## [Items from a data source]
# # # #

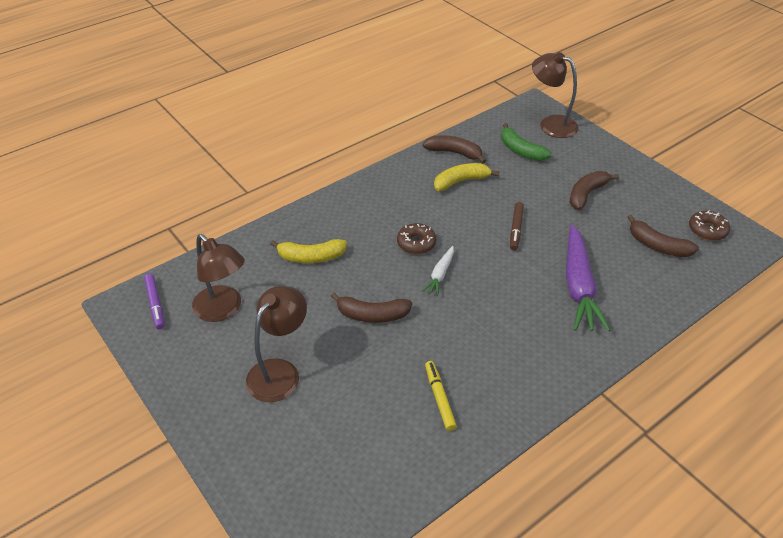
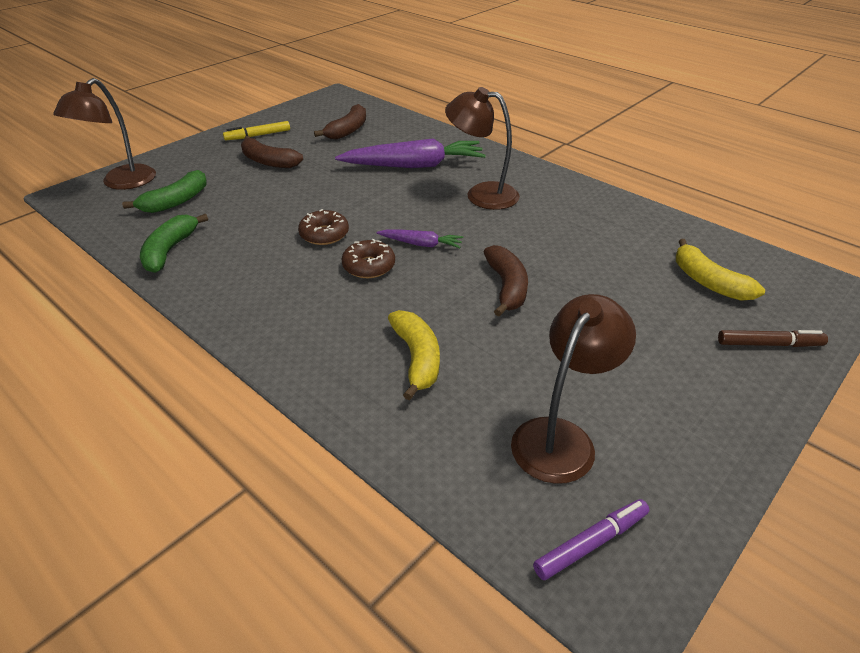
camera: 100 degrees left, 5 degrees down
(280, 372) = (636, 350): brown lamp -> brown lamp (481, 194)
(439, 398) = (597, 232): yellow marker -> yellow marker (258, 135)
(440, 274) = (421, 244): white carrot -> purple carrot
(454, 153) = (170, 251): brown banana -> green banana
(460, 181) = (238, 241): yellow banana -> yellow banana (709, 282)
(516, 229) = (332, 200): brown marker -> brown marker (769, 344)
(707, 230) = (323, 110): brown donut -> brown donut (324, 234)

# # # #

## [Problem requirements]
Every entry above, pictures excluded, needs to be duplicated exactly.

## [Solution]
camera: 100 degrees left, 5 degrees down
(280, 372) = (636, 350): brown lamp -> brown lamp (481, 194)
(439, 398) = (597, 232): yellow marker -> yellow marker (258, 135)
(440, 274) = (421, 244): white carrot -> purple carrot
(454, 153) = (170, 251): brown banana -> green banana
(460, 181) = (238, 241): yellow banana -> yellow banana (709, 282)
(516, 229) = (332, 200): brown marker -> brown marker (769, 344)
(707, 230) = (323, 110): brown donut -> brown donut (324, 234)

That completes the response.